→ What needs to be done: Going through the entries below, copy out each line that contains "DGND".

→ Task data:
*** Begin section ***

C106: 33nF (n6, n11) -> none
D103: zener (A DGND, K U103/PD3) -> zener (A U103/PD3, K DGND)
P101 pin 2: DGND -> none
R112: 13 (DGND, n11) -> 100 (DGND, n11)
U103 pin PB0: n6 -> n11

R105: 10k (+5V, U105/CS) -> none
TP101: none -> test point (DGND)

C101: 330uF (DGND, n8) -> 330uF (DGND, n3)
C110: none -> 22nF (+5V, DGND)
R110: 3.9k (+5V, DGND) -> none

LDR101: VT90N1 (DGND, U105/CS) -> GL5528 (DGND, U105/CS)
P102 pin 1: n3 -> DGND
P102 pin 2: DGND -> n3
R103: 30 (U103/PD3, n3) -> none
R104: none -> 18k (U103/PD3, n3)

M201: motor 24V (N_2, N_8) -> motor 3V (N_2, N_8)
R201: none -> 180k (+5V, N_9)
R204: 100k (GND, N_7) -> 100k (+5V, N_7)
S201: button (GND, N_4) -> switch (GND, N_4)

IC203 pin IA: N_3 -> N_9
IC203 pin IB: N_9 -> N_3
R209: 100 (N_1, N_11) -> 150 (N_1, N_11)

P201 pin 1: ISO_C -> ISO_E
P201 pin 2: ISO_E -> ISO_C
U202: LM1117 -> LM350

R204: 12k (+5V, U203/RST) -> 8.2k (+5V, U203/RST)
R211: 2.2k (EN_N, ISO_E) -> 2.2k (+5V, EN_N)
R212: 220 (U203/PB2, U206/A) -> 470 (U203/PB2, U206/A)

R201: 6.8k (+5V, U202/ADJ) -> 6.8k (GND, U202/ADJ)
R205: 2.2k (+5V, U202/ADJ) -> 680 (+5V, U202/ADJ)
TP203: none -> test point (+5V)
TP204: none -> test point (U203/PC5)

*** End section ***

→ Written reply:
D103: zener (A DGND, K U103/PD3) -> zener (A U103/PD3, K DGND)
P101 pin 2: DGND -> none
R112: 13 (DGND, n11) -> 100 (DGND, n11)
TP101: none -> test point (DGND)
C101: 330uF (DGND, n8) -> 330uF (DGND, n3)
C110: none -> 22nF (+5V, DGND)
R110: 3.9k (+5V, DGND) -> none
LDR101: VT90N1 (DGND, U105/CS) -> GL5528 (DGND, U105/CS)
P102 pin 1: n3 -> DGND
P102 pin 2: DGND -> n3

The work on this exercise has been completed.